Reproduce every line of text in the entries below verbatim, leaving out the pictures.

(Data shown)
***

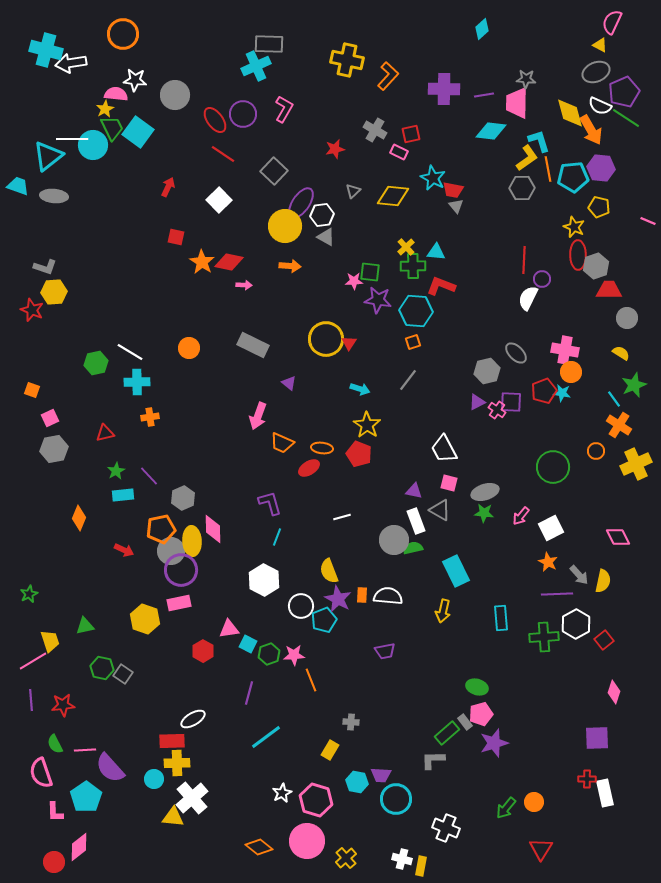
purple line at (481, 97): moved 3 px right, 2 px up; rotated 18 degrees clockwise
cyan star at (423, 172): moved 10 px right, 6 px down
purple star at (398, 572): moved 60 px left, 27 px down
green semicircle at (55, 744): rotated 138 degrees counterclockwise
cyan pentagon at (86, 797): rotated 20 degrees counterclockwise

***

(Complete answer)
purple line at (481, 97): moved 3 px right, 2 px up; rotated 18 degrees clockwise
cyan star at (423, 172): moved 10 px right, 6 px down
purple star at (398, 572): moved 60 px left, 27 px down
green semicircle at (55, 744): rotated 138 degrees counterclockwise
cyan pentagon at (86, 797): rotated 20 degrees counterclockwise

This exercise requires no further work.